#### Assigned task:
Report the count of lines in the listing below that include the string "turquoise", with no other text.

#### Extracted information:
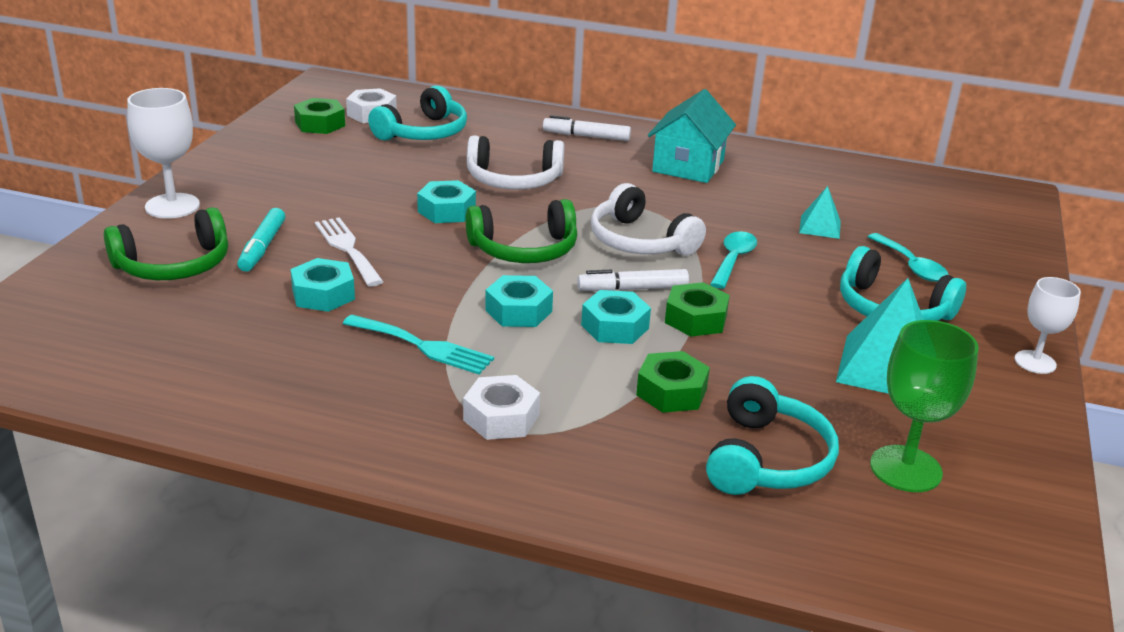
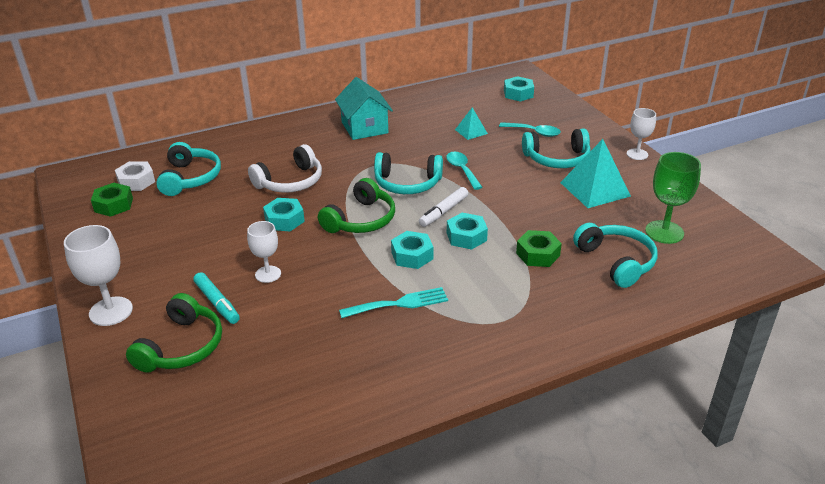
camera: 40 degrees left, 5 degrees up
(323, 294) = (300, 308): turquoise nut -> turquoise nut (518, 94)
(347, 248) = (268, 274): white fork -> white goblet
(501, 417) = (492, 315): white nut -> none
(586, 136) = (286, 135): white marker -> none
(640, 241) = (407, 183): white headphones -> turquoise headphones
(696, 319) = (493, 211): green nut -> none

#### Solution to the exercise:
2